-- Opening Marker --
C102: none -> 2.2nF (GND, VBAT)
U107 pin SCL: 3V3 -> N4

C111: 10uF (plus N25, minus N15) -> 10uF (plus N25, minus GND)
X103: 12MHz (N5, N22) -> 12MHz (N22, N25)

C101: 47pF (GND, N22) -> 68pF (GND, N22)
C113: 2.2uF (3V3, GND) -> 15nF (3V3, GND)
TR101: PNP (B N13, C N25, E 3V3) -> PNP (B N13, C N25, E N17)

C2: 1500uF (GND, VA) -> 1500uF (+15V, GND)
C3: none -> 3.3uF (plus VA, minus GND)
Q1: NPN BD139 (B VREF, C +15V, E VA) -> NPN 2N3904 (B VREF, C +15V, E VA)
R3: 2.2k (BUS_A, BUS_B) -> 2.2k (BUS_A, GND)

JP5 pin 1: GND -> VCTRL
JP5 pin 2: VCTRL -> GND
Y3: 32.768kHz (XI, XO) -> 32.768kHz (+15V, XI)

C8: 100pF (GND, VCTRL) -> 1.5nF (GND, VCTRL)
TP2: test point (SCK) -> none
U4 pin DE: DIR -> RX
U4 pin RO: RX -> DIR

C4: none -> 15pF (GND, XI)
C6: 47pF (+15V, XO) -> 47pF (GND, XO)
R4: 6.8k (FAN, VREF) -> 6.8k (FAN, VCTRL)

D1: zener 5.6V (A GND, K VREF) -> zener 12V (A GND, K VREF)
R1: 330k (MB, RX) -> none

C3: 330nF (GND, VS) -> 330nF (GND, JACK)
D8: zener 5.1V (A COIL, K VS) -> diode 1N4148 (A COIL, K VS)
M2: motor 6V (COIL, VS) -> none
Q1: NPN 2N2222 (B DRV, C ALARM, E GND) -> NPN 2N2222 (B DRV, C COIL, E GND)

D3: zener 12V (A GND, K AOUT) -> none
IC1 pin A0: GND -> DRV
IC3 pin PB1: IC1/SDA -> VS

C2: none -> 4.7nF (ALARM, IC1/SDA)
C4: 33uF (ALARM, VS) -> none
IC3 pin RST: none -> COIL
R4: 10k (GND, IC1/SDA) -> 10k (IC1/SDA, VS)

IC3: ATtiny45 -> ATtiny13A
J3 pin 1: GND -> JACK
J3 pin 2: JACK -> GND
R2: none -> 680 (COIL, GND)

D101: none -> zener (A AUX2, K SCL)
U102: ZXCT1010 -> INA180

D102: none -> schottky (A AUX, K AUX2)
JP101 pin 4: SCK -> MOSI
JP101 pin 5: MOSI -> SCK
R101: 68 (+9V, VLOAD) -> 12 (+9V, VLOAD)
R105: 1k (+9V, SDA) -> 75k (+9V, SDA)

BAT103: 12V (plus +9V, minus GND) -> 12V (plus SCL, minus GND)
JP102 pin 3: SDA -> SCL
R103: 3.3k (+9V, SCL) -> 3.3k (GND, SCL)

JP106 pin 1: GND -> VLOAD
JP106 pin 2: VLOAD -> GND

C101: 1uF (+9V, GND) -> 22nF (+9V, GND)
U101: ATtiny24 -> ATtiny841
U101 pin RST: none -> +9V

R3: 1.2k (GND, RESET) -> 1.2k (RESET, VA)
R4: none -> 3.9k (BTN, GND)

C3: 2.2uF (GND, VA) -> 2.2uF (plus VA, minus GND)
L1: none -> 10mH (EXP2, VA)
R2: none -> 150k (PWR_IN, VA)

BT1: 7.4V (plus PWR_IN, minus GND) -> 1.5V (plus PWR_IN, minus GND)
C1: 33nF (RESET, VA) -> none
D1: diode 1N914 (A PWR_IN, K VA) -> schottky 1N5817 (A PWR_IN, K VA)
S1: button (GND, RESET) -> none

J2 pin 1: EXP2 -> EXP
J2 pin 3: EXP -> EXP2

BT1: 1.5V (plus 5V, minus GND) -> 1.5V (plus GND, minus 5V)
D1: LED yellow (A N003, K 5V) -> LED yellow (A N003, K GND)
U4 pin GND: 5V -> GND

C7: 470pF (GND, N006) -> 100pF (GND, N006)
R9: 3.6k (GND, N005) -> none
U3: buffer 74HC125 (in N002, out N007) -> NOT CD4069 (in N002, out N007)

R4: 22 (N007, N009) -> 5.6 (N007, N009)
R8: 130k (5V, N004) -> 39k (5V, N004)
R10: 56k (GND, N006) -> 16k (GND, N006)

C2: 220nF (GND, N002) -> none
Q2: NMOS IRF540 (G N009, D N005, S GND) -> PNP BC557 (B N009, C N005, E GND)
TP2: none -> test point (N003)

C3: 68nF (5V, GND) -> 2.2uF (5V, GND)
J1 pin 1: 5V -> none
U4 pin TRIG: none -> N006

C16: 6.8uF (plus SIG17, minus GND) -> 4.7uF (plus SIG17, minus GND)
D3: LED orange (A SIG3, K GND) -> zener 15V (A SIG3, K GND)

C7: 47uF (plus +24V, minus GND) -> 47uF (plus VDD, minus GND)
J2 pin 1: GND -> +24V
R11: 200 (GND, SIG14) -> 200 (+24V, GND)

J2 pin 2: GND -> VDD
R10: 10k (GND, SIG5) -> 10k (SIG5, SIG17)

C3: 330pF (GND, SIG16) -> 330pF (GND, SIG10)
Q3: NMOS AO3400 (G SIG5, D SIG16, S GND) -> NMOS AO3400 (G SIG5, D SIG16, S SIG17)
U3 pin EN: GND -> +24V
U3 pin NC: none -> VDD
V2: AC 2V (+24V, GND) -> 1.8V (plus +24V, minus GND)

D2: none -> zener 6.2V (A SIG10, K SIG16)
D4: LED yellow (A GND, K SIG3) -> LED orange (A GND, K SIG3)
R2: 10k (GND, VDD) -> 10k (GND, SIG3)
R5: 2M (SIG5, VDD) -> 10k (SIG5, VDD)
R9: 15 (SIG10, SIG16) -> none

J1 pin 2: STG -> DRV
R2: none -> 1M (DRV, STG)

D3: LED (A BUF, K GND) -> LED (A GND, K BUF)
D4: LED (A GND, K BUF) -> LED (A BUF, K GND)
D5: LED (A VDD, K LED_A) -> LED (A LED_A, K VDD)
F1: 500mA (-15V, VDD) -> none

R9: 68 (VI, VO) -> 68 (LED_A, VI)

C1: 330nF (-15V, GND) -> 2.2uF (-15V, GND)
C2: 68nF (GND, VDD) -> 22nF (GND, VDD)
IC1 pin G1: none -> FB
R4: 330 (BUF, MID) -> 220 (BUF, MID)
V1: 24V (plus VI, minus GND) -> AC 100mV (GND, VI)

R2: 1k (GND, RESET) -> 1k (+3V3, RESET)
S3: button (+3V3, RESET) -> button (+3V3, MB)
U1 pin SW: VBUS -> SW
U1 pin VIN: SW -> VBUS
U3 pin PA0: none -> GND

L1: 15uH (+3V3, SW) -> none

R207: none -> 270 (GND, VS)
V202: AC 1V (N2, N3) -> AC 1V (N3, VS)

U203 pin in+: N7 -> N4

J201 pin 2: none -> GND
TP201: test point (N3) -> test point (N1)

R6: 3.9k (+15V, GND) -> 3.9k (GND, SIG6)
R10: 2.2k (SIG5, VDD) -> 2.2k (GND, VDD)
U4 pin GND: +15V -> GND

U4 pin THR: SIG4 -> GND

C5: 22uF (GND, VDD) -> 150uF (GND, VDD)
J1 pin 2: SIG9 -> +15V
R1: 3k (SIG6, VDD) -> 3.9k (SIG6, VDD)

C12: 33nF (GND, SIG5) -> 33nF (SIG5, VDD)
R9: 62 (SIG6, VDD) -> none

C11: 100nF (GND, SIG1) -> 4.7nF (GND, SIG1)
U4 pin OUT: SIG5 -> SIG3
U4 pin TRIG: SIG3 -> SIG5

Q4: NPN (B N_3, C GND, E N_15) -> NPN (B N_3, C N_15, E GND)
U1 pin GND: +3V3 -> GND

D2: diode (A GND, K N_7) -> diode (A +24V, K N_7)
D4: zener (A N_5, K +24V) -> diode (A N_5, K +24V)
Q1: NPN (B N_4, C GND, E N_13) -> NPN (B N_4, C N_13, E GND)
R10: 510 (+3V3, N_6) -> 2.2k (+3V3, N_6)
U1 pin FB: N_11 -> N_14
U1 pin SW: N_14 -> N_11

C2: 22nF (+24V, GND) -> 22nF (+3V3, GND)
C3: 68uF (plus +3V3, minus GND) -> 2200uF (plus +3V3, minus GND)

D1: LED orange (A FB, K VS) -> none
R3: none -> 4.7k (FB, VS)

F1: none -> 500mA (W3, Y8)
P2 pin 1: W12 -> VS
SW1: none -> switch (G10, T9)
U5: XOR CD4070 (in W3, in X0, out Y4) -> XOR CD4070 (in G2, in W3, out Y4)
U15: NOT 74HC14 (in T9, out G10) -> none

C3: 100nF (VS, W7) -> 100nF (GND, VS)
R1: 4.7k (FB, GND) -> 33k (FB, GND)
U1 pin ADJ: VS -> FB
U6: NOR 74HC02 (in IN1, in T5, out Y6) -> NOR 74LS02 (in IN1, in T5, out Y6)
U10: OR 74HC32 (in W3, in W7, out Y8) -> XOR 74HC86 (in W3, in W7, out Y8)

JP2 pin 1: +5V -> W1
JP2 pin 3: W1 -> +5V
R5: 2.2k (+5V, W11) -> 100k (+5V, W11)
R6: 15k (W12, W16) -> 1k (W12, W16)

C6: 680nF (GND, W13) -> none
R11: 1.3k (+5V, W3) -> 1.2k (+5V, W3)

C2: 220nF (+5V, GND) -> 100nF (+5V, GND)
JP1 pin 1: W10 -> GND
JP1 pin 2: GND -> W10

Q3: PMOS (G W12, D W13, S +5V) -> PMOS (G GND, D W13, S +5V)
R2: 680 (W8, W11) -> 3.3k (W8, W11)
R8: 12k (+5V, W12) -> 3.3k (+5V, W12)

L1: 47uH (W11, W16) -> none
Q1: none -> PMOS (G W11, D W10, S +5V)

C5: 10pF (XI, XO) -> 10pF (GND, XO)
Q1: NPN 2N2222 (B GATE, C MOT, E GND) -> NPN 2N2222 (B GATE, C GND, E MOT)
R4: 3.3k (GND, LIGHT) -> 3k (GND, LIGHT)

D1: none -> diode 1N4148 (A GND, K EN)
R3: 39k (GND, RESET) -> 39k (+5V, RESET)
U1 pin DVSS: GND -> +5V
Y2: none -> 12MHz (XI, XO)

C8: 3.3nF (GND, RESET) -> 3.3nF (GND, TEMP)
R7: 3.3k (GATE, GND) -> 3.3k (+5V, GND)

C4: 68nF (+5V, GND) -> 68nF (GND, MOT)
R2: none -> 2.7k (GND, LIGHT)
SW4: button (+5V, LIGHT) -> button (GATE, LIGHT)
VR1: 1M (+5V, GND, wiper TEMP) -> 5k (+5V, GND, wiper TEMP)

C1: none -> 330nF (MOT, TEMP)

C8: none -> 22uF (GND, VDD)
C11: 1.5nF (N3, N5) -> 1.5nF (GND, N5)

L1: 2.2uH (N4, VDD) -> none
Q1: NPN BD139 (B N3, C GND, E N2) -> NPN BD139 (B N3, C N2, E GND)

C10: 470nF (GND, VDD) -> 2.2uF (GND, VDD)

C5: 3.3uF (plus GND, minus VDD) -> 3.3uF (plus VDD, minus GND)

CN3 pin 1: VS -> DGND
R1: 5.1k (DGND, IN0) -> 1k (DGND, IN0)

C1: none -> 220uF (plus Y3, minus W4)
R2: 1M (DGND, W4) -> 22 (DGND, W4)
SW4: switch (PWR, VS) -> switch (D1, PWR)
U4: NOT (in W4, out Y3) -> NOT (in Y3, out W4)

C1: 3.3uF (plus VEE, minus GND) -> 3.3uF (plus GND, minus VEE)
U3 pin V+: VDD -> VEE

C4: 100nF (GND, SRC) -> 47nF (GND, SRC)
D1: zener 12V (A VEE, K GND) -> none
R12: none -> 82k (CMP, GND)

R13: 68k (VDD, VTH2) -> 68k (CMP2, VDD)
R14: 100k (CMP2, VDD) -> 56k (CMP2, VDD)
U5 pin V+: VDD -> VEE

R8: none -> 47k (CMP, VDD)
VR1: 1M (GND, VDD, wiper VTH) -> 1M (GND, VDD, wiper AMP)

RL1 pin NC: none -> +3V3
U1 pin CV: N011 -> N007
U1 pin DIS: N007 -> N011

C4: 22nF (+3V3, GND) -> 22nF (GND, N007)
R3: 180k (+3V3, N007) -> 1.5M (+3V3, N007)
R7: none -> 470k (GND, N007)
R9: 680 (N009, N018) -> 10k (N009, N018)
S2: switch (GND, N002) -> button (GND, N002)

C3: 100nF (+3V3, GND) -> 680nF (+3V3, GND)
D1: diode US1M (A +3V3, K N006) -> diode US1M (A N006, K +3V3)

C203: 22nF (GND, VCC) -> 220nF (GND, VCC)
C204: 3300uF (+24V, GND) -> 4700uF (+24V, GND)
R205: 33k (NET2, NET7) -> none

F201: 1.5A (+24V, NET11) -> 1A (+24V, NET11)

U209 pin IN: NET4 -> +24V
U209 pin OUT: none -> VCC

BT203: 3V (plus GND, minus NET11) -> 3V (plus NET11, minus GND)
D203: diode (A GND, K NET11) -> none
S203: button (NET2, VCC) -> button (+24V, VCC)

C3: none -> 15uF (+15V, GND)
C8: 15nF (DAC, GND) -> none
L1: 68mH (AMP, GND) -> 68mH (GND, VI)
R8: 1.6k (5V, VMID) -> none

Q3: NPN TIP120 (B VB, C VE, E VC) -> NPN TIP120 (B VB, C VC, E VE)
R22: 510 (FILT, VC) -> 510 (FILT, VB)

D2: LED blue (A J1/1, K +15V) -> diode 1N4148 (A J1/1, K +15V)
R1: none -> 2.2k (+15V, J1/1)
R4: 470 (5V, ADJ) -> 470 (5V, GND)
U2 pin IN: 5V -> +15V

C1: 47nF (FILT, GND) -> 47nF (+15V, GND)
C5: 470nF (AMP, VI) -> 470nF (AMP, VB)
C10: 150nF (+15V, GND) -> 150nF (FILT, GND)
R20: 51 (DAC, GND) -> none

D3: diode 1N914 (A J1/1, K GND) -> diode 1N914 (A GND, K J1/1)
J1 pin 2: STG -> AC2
-- Closing Marker --
GOAL OF THE EXERCISE:
Only lines with the string "ALARM" belong in the answer; copy each of them from the listing.

SOLUTION TO THE EXERCISE:
Q1: NPN 2N2222 (B DRV, C ALARM, E GND) -> NPN 2N2222 (B DRV, C COIL, E GND)
C2: none -> 4.7nF (ALARM, IC1/SDA)
C4: 33uF (ALARM, VS) -> none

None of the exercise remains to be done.